*Exercise details:* When writing out the entries below, keep only the lines from the line with "black star: (26, 82) -> (14, 94), moved" to the line with "green rectangle: (36, 39) -> (27, 75), moved", both included, exactly as they are, and leave the pictures aside.

Data records

>>>

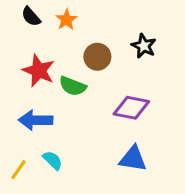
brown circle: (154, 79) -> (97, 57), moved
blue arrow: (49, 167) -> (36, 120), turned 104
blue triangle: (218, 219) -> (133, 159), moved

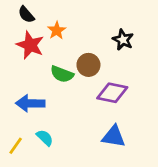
orange star: (66, 20) -> (57, 30), moved
brown circle: (97, 57) -> (88, 65), moved
red star: (39, 71) -> (30, 45), moved

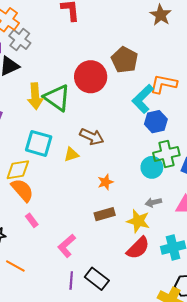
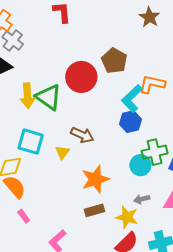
blue hexagon: (156, 122) -> (130, 122), moved
yellow triangle: (71, 155) -> (62, 152), turned -35
orange star: (105, 182) -> (95, 179), size x1.8

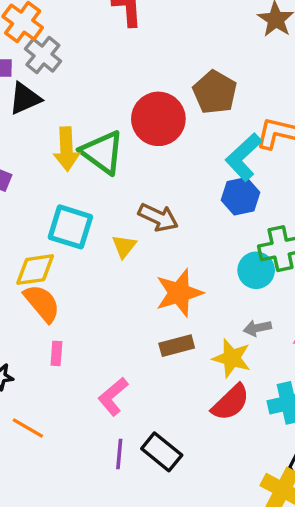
pink rectangle: (24, 216) -> (56, 353), turned 40

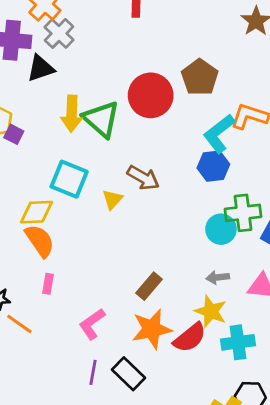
orange star: (179, 293) -> (152, 329), moved
brown rectangle: (177, 346) -> (149, 286), turned -40
yellow star: (232, 358) -> (211, 311), moved
orange line: (28, 428) -> (19, 324), moved

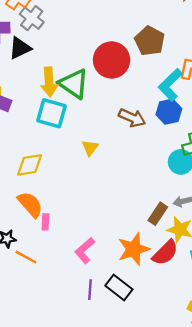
brown arrow: (143, 178) -> (132, 118), moved
cyan square: (69, 179) -> (51, 113), moved
orange semicircle: (40, 241) -> (30, 204), moved
brown rectangle: (149, 286) -> (158, 214), moved

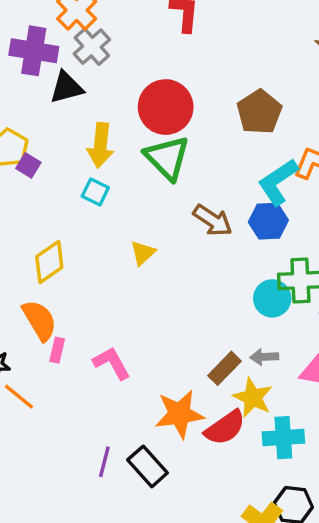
red circle: (112, 60) -> (166, 107), moved
green triangle: (74, 84) -> (167, 158), moved
cyan square: (51, 113) -> (95, 192), size x0.6
yellow diamond: (30, 165) -> (49, 262), turned -36
pink L-shape: (85, 250) -> (112, 363), moved, turned 92

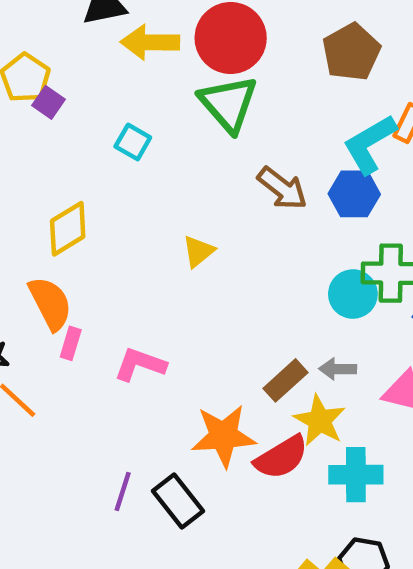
yellow arrow: (100, 145) -> (150, 42), moved, turned 81
yellow triangle: (143, 253) -> (198, 251), moved
pink L-shape: (112, 363) -> (140, 364), turned -45

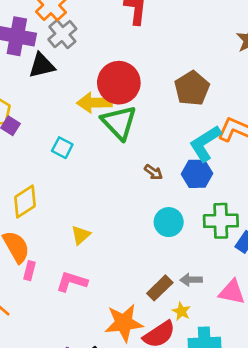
yellow arrow: (150, 42) -> (94, 103), moved
brown arrow: (282, 188) -> (153, 172), size x0.6
yellow triangle: (198, 251) -> (81, 235), moved
cyan circle: (353, 294) -> (169, 222), moved
yellow star: (320, 421) -> (181, 311), size x0.6

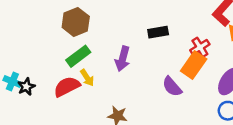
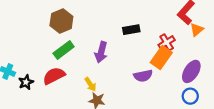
yellow arrow: (87, 78) -> (90, 84), moved
black star: (26, 87) -> (26, 82), moved
purple semicircle: (172, 87) -> (143, 76), turned -60

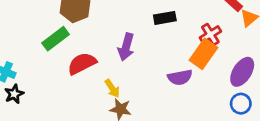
green rectangle: (64, 50) -> (56, 39), moved
red semicircle: (54, 76) -> (82, 64), moved
black star: (26, 82) -> (14, 94), moved

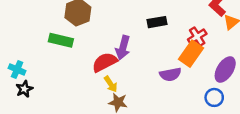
green rectangle: (56, 39) -> (61, 40), turned 50
red semicircle: (82, 64) -> (105, 62), moved
blue circle: (241, 104) -> (214, 97), moved

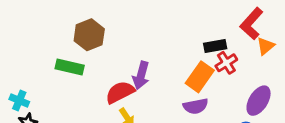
black rectangle: (157, 22) -> (215, 46), moved
orange rectangle: (191, 54) -> (200, 77), moved

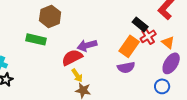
black rectangle: (215, 46) -> (140, 24), turned 49
orange triangle: (266, 46) -> (168, 42), moved, turned -40
purple arrow: (141, 75) -> (87, 45), turned 60

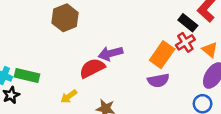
black rectangle: (140, 24) -> (188, 23), moved
green rectangle: (36, 39) -> (27, 75), moved
yellow arrow: (77, 75) -> (69, 96), moved, turned 88

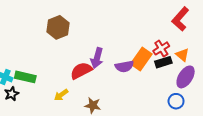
black rectangle: (188, 23) -> (163, 62), moved, turned -56
purple arrow: (110, 53) -> (97, 58), turned -60
purple semicircle: (158, 80) -> (124, 66), moved

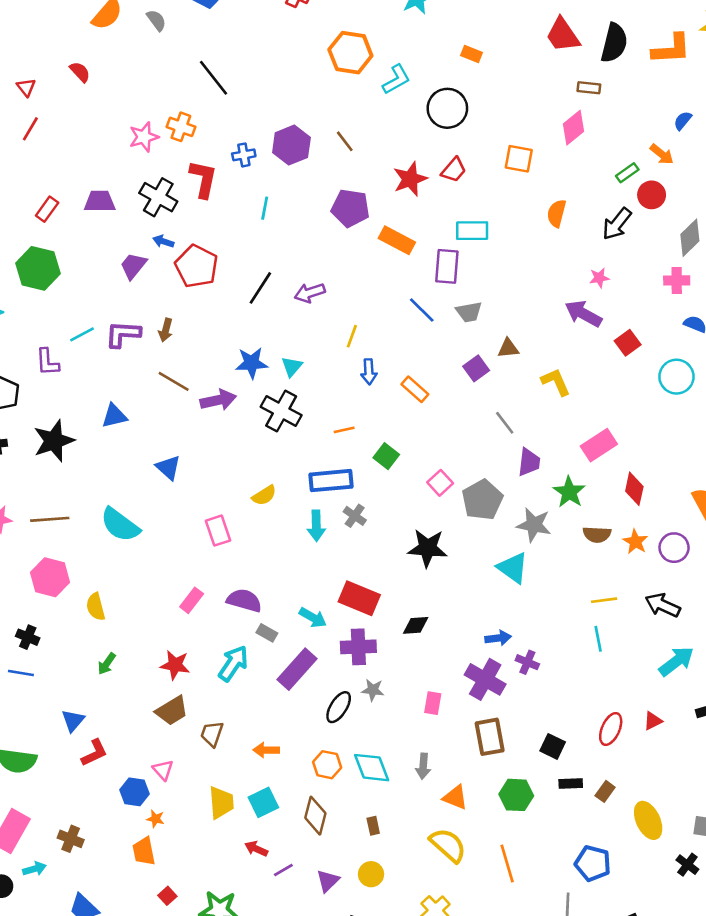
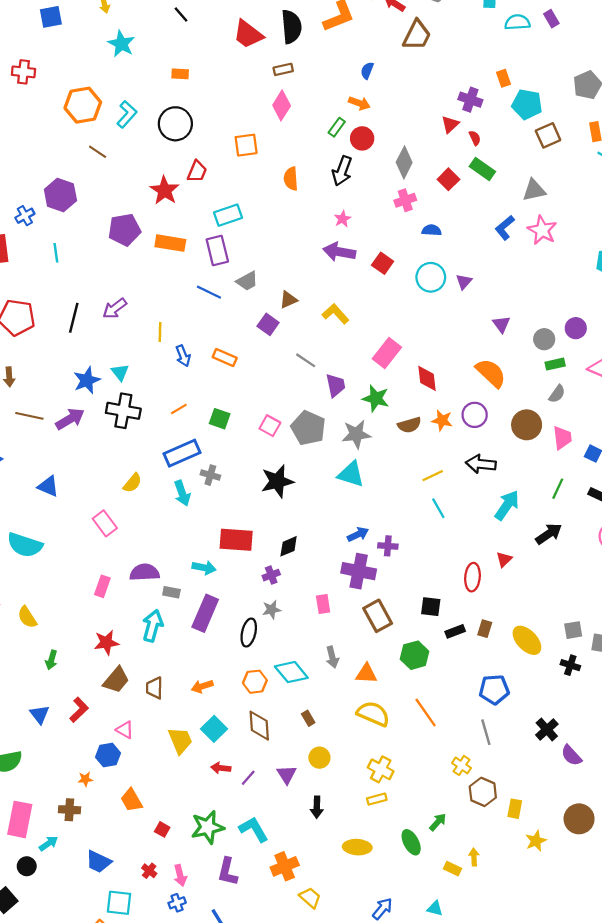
brown line: (345, 141) -> (98, 152), moved
purple cross: (358, 647) -> (271, 575), moved, size x0.6
red L-shape: (94, 753) -> (79, 710), moved
orange star: (155, 819) -> (85, 779), moved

<<<

*Solution for this exercise:*
black star: (26, 82) -> (14, 94), moved

green rectangle: (56, 39) -> (61, 40), turned 50
red semicircle: (82, 64) -> (105, 62), moved
blue circle: (241, 104) -> (214, 97), moved

black rectangle: (157, 22) -> (215, 46), moved
orange rectangle: (191, 54) -> (200, 77), moved

black rectangle: (215, 46) -> (140, 24), turned 49
orange triangle: (266, 46) -> (168, 42), moved, turned -40
purple arrow: (141, 75) -> (87, 45), turned 60

black rectangle: (140, 24) -> (188, 23), moved
green rectangle: (36, 39) -> (27, 75), moved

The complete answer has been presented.